▶ [WORK INSTRUCTION]: Starting with the line that contains "C6: 33uF (+9V, VSS) -> 33uF (+9V, DGND)", copy out each line through the end of the entries below, exactly as written, and nothing else.

#### RECORDS TO USE

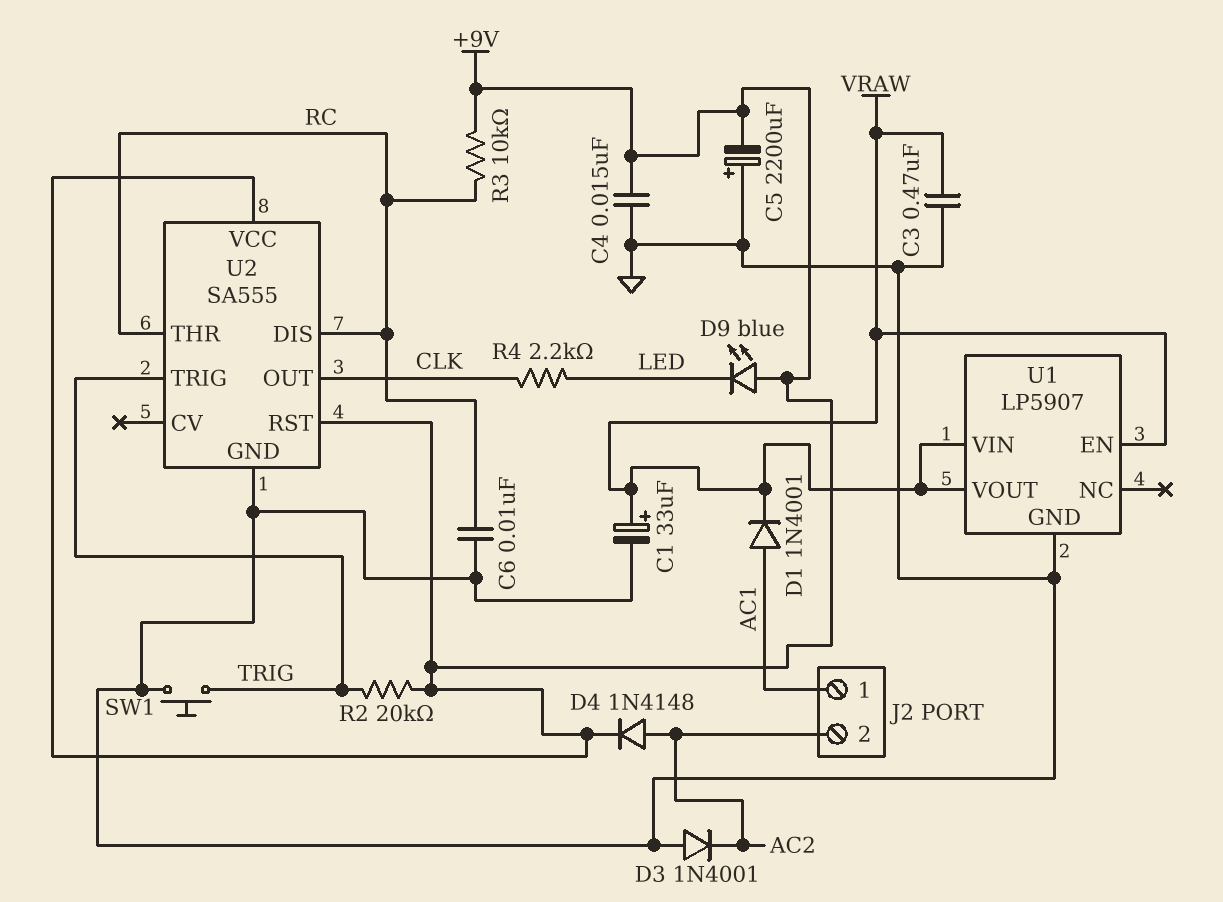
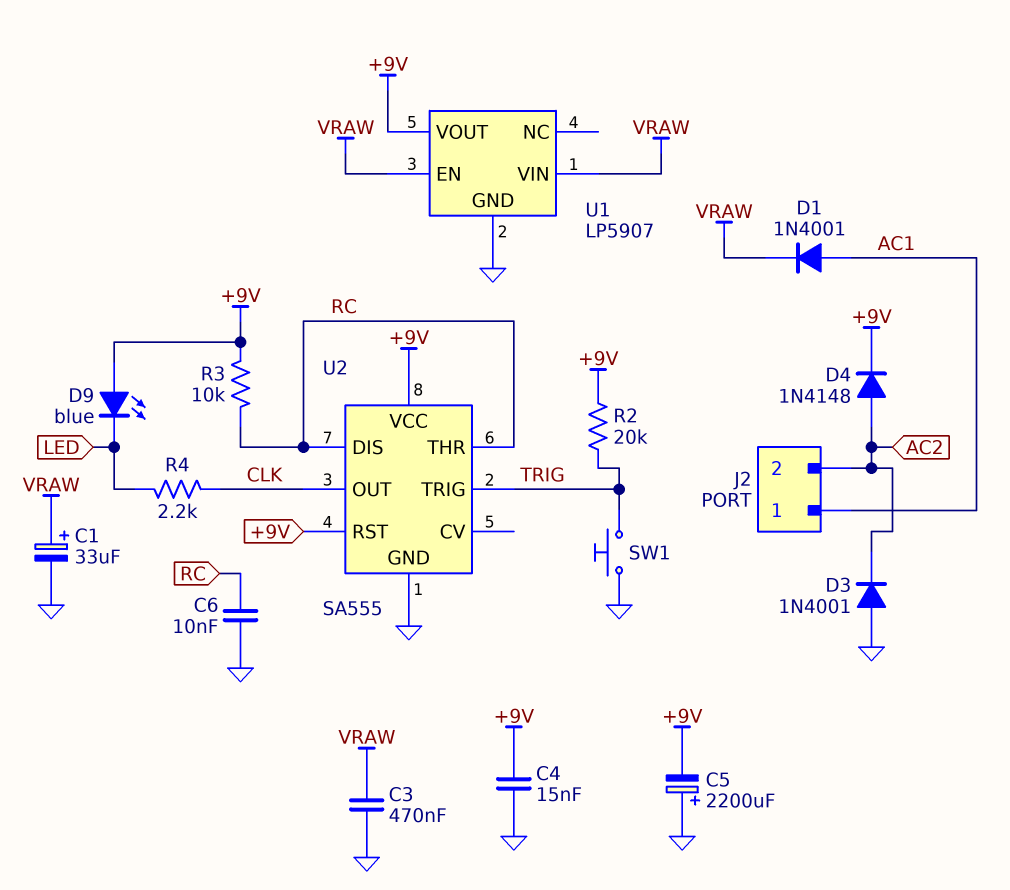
U1 pin VOUT: VRAW -> +9V

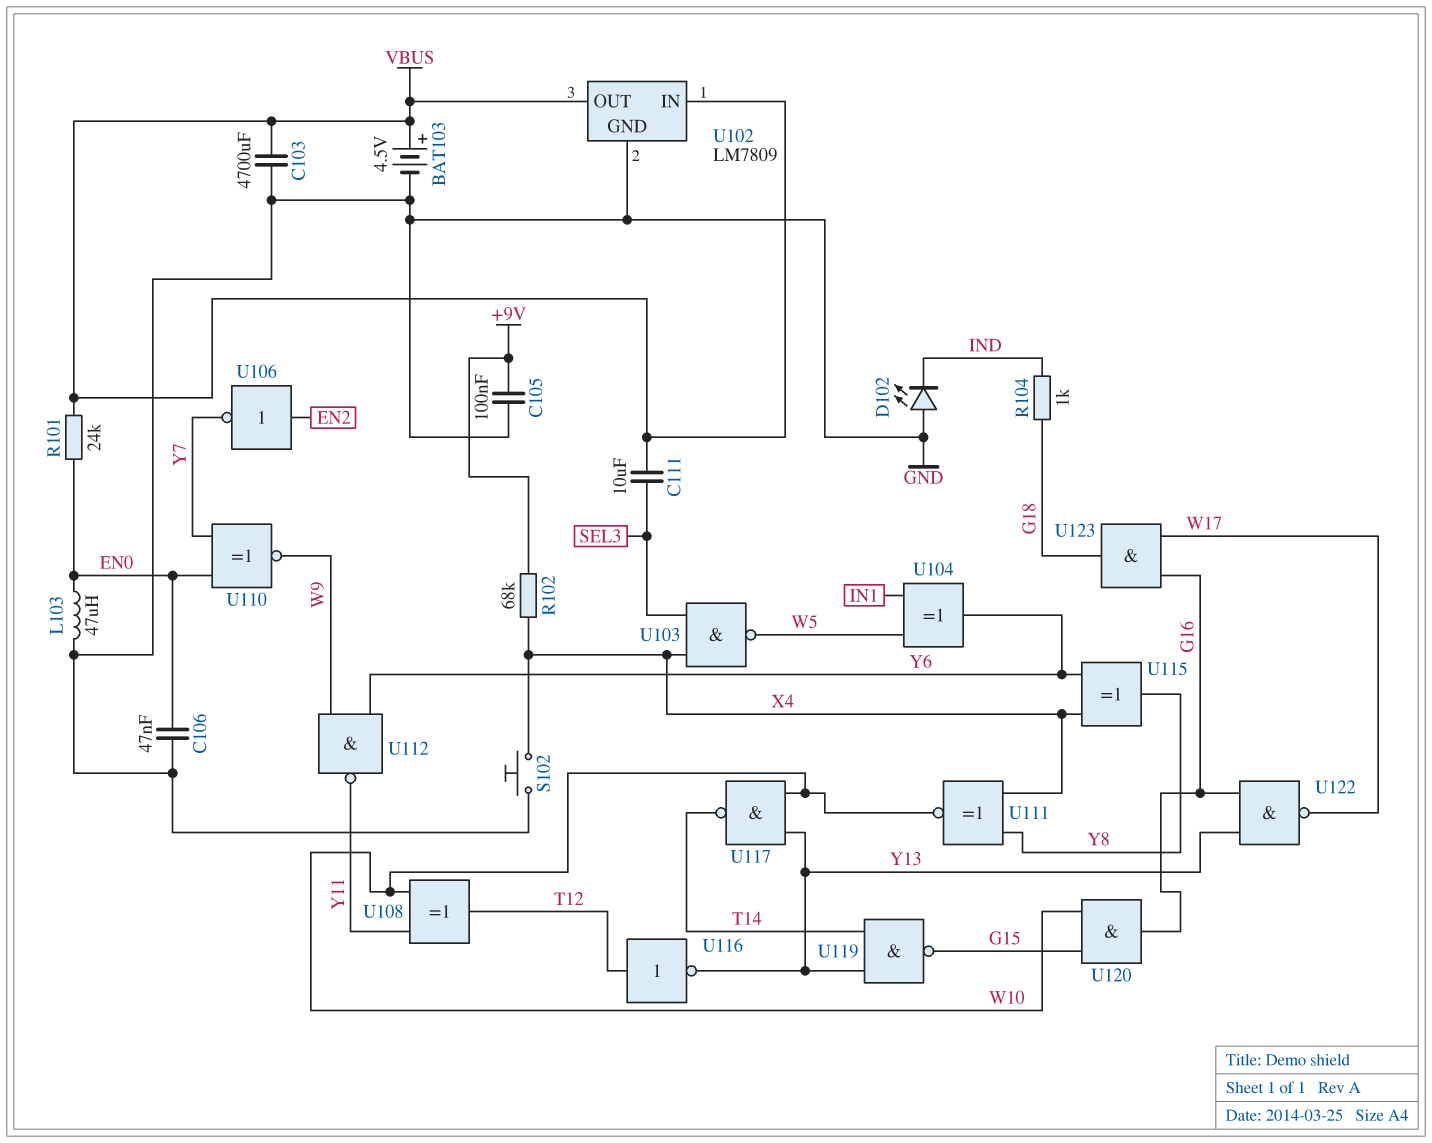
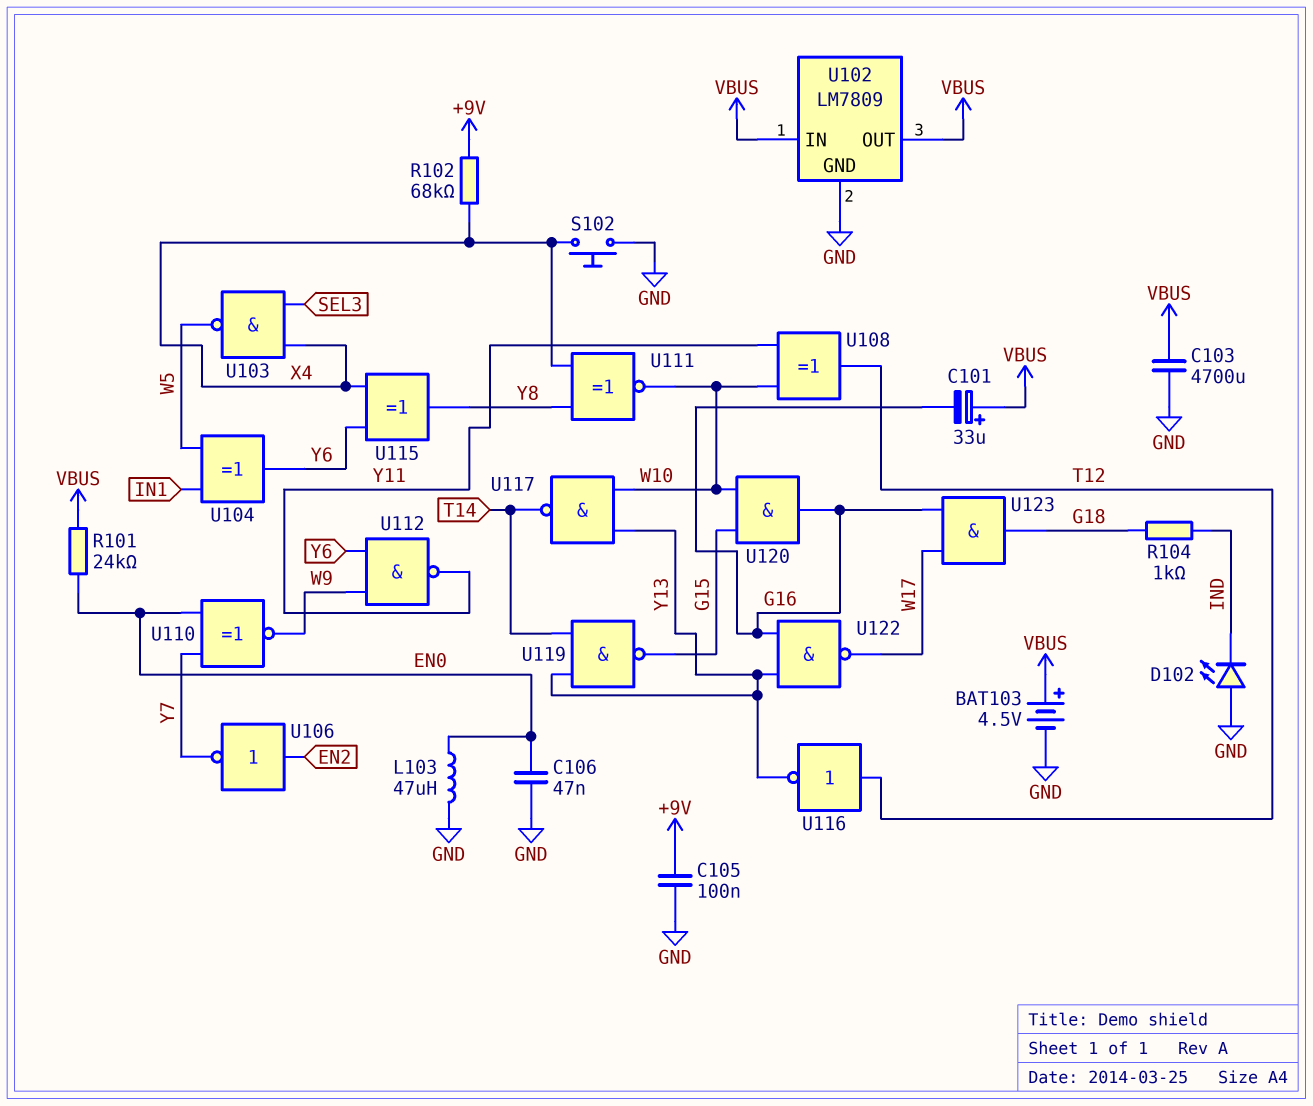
C101: none -> 33uF (plus VBUS, minus G16)
C111: 10uF (SEL3, VBUS) -> none

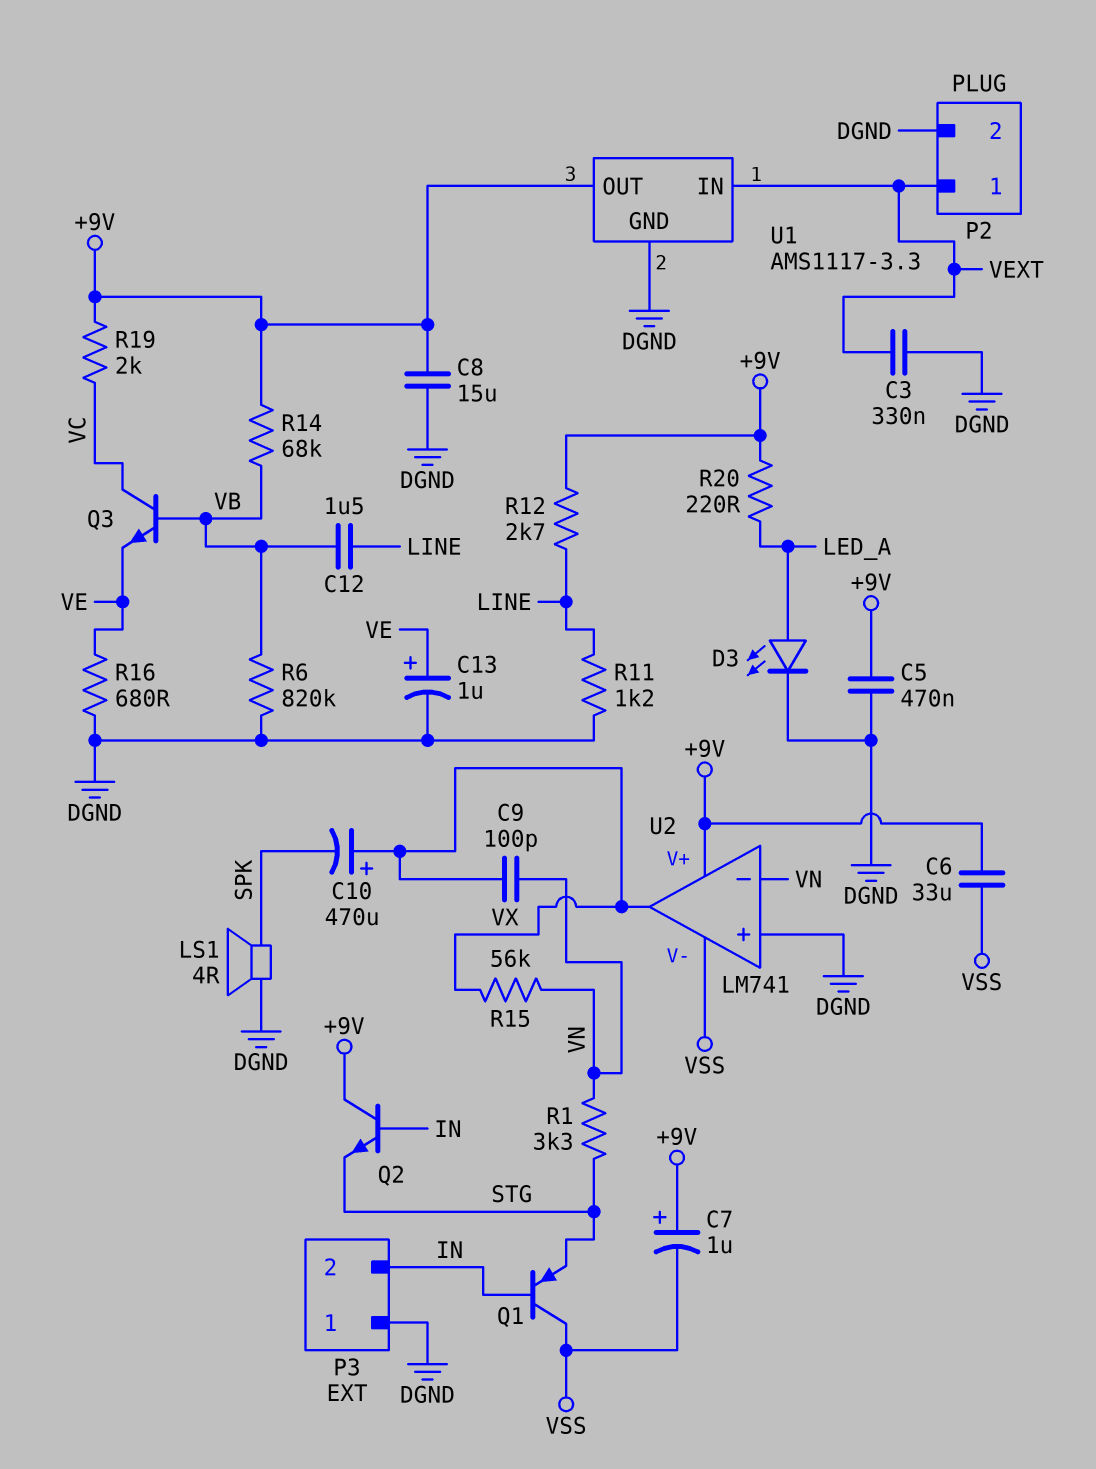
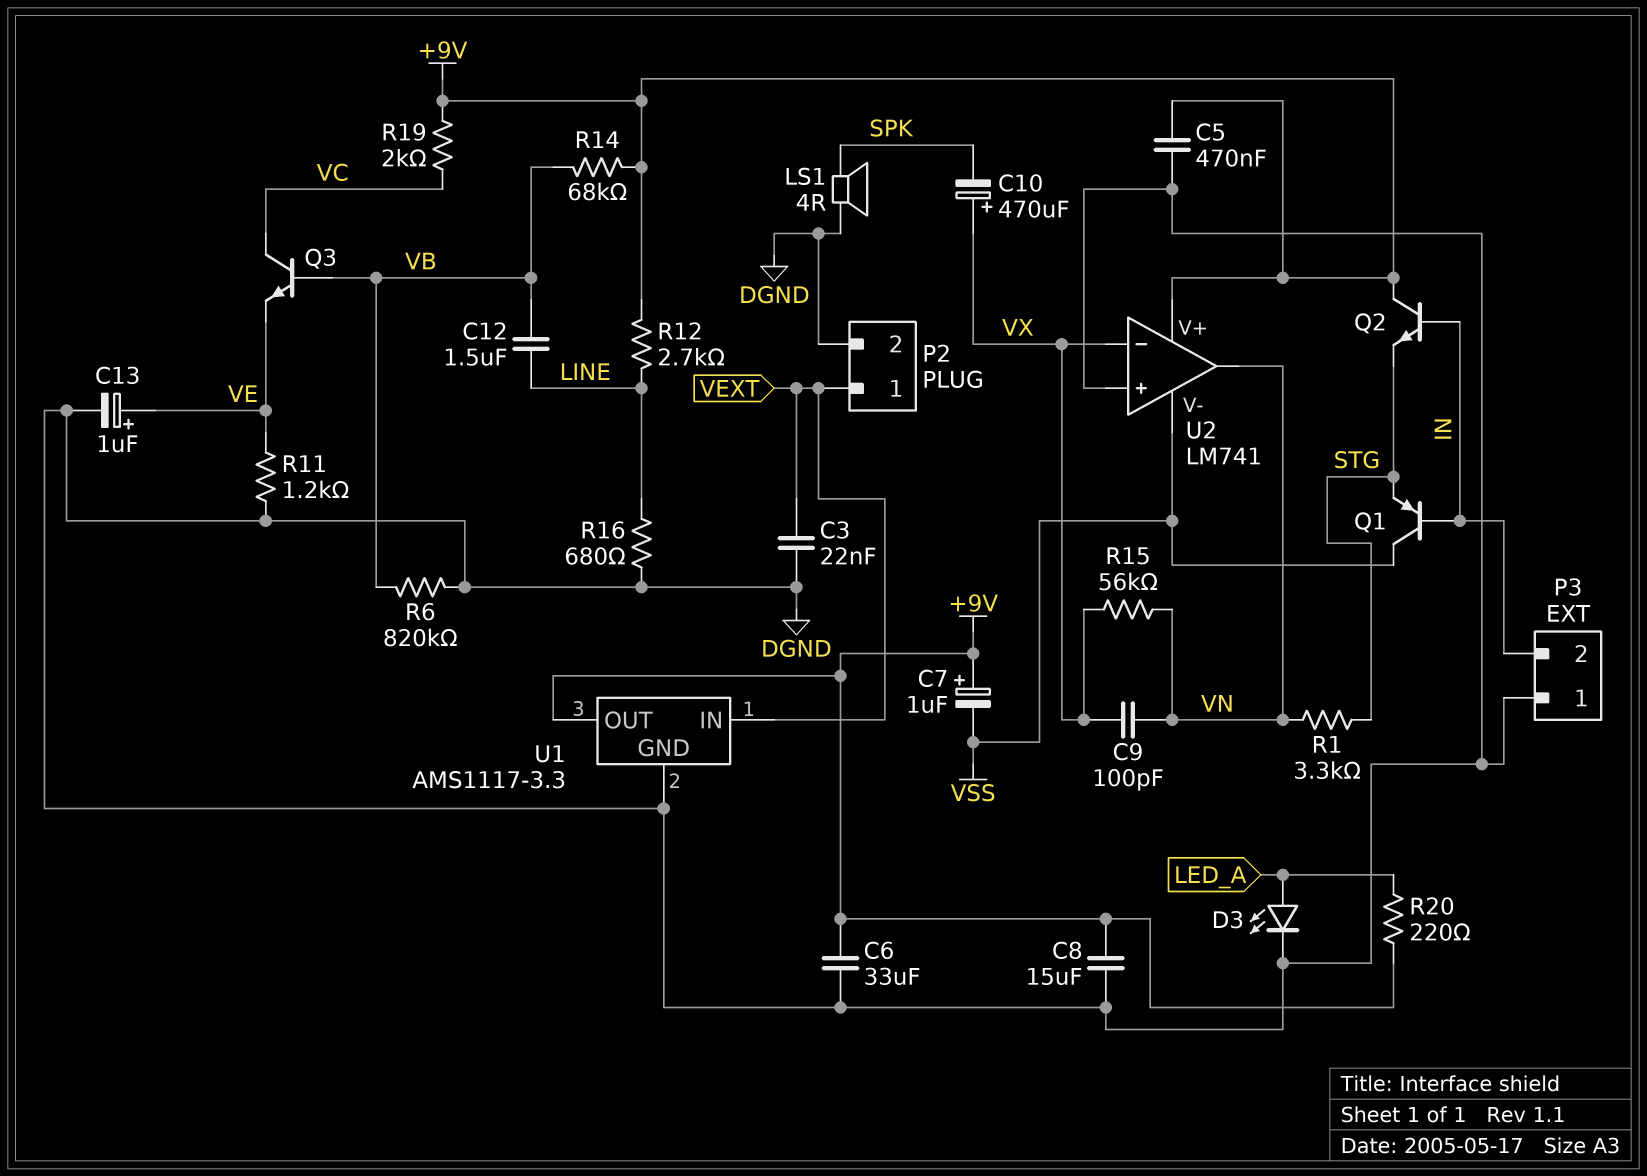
C3: 330nF (DGND, VEXT) -> 22nF (DGND, VEXT)
C6: 33uF (+9V, VSS) -> 33uF (+9V, DGND)
R11: 1.2k (DGND, LINE) -> 1.2k (DGND, VE)
R16: 680 (DGND, VE) -> 680 (DGND, LINE)
U2 pin in-: VN -> VX
U2 pin out: VX -> VN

########

▶ [TASK RESULT]:
C6: 33uF (+9V, VSS) -> 33uF (+9V, DGND)
R11: 1.2k (DGND, LINE) -> 1.2k (DGND, VE)
R16: 680 (DGND, VE) -> 680 (DGND, LINE)
U2 pin in-: VN -> VX
U2 pin out: VX -> VN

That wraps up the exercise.